» Directions for this task
In the listing below, find the line with "J1 pin 2: NET3 -> NET8" and the line with "U4 pin out: NET6 -> NET15", then return them and every line between them exactly, minus the pictures.
====================
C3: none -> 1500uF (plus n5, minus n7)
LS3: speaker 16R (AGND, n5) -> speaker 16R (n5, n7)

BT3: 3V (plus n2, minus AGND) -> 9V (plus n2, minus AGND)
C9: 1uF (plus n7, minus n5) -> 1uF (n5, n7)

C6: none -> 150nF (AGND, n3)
====================
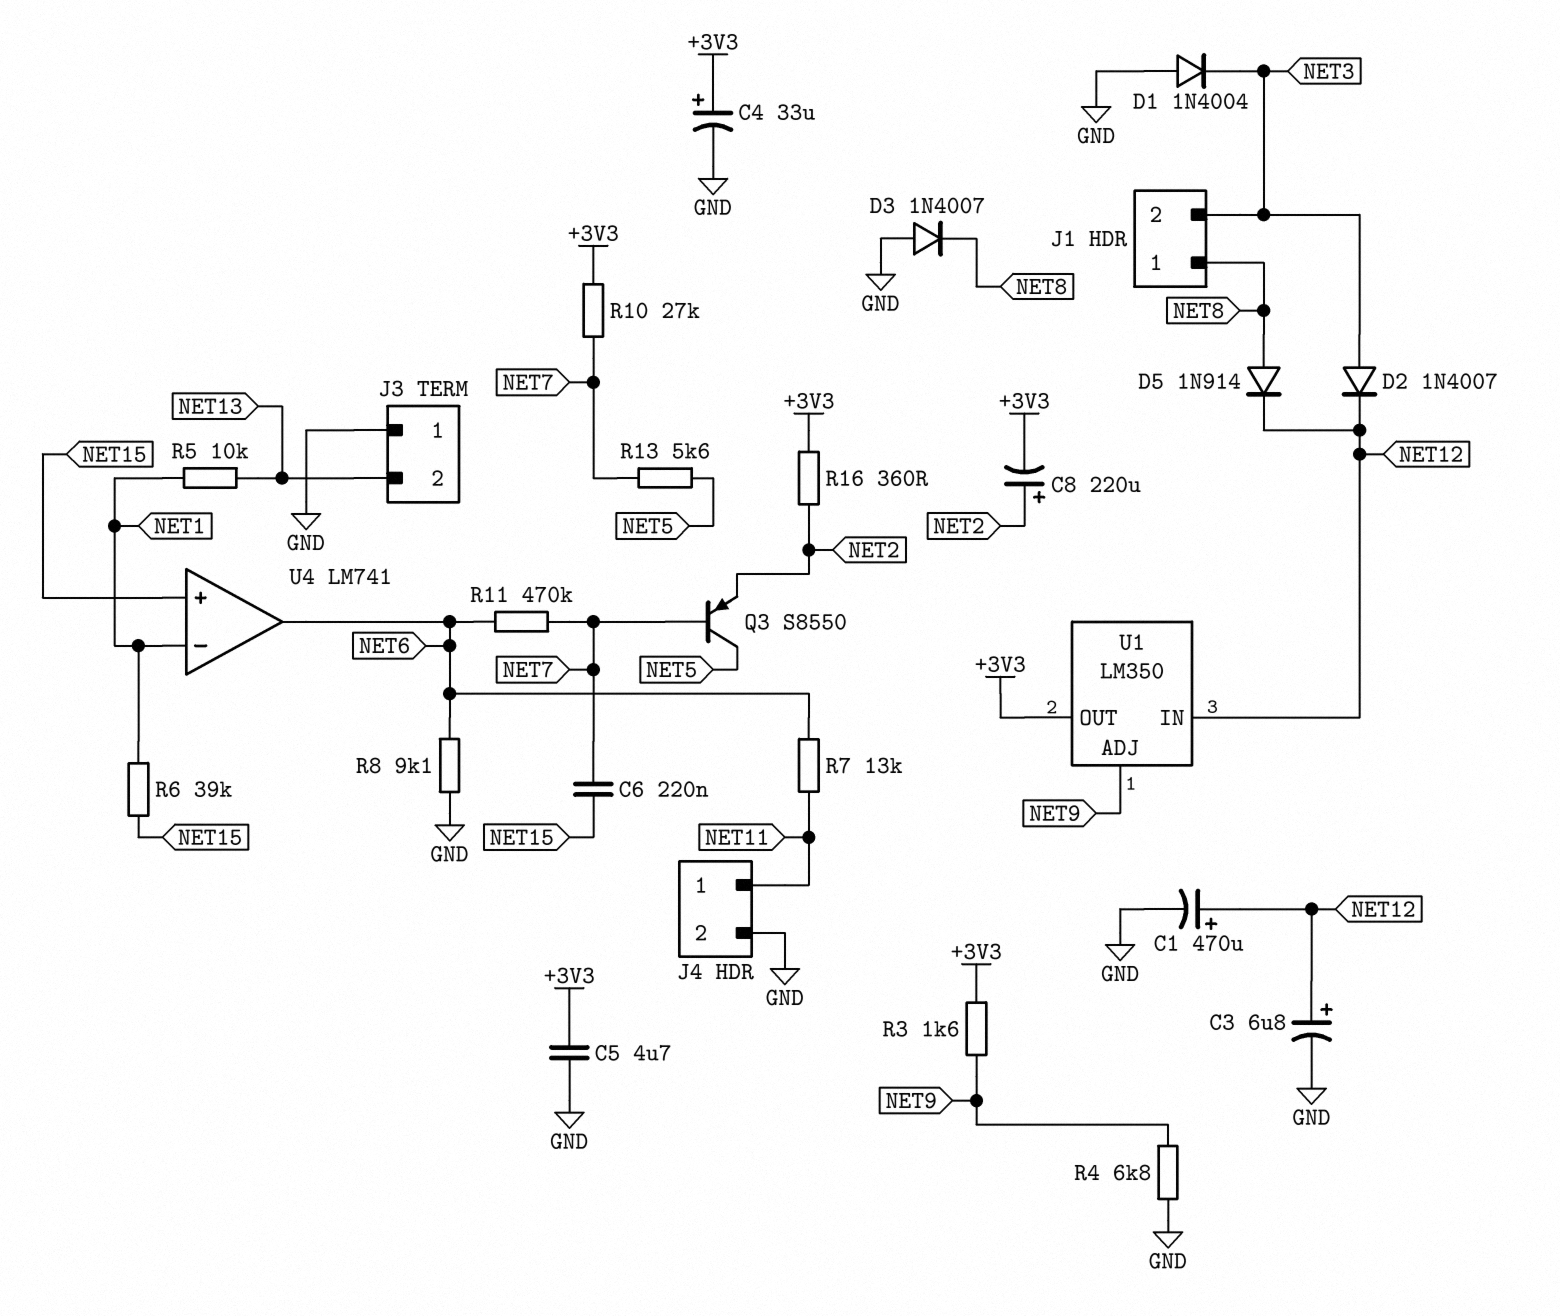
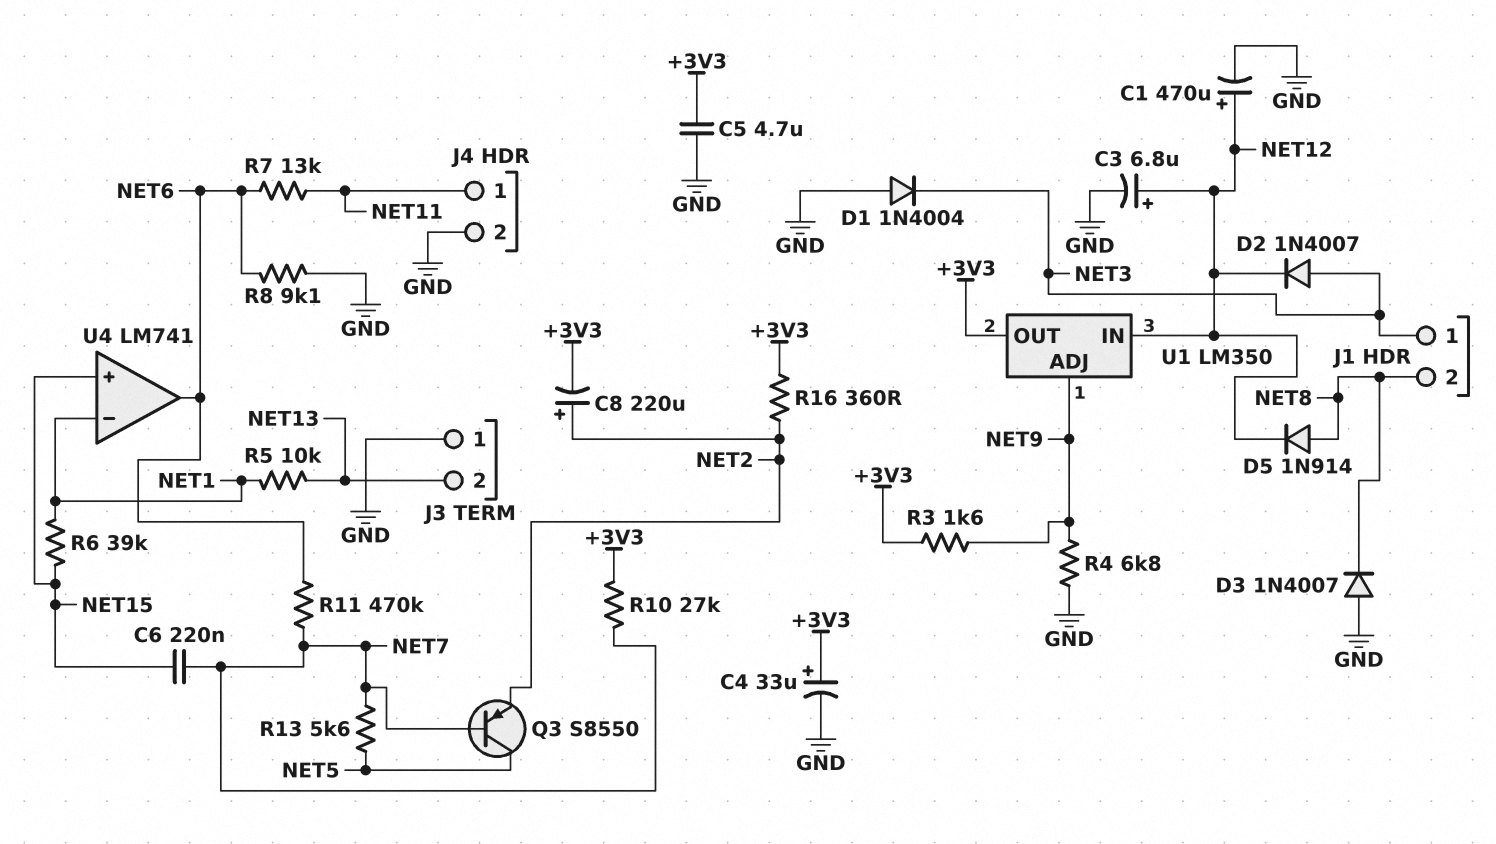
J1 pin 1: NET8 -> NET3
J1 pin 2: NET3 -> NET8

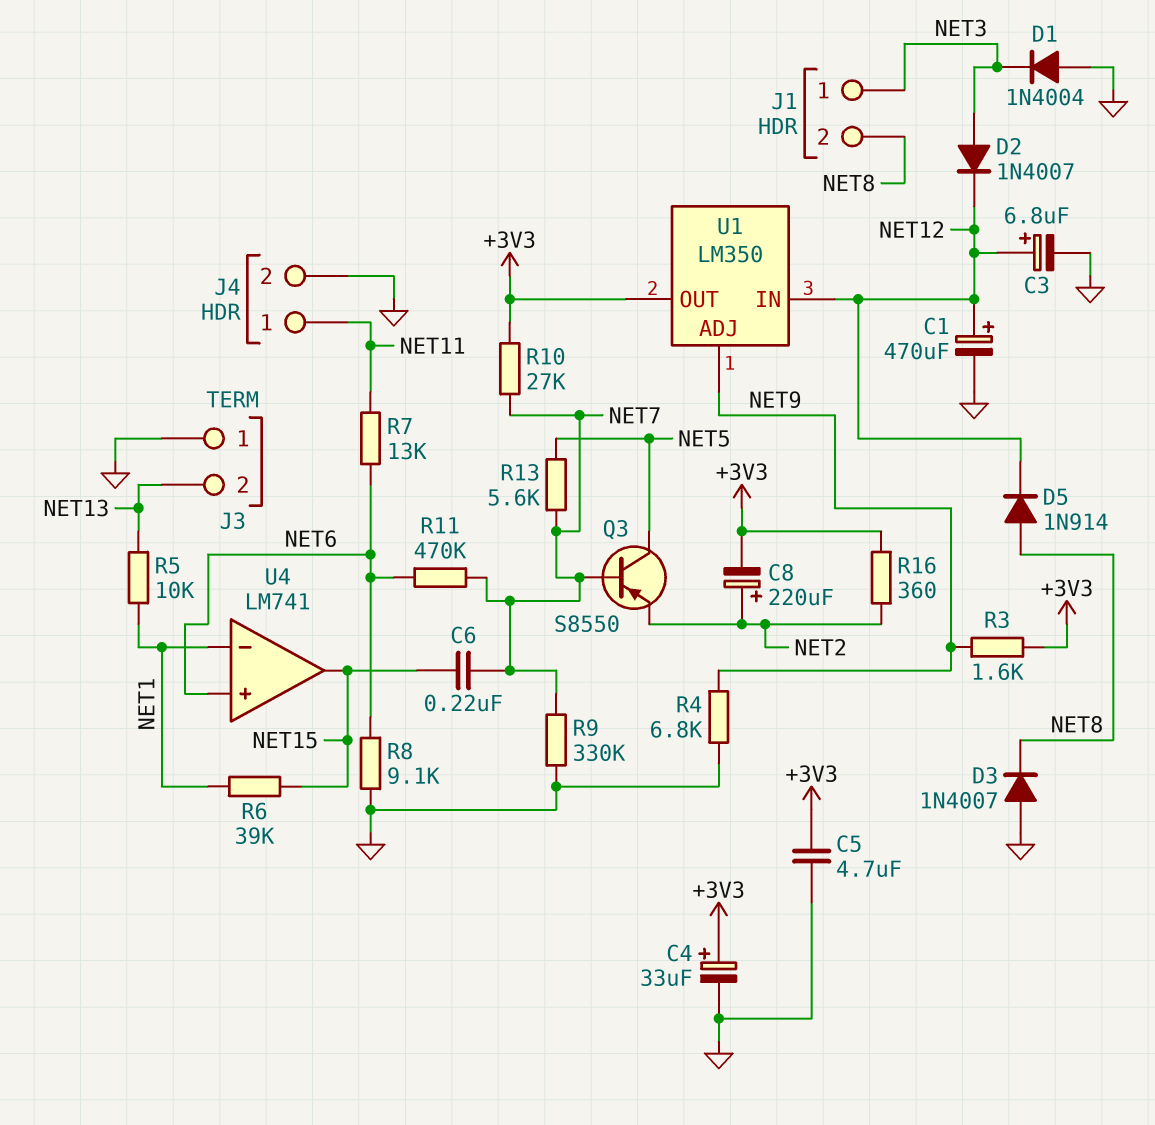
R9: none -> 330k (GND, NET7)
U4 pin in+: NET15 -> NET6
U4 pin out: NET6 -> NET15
====================
» Result for this task
J1 pin 2: NET3 -> NET8

R9: none -> 330k (GND, NET7)
U4 pin in+: NET15 -> NET6
U4 pin out: NET6 -> NET15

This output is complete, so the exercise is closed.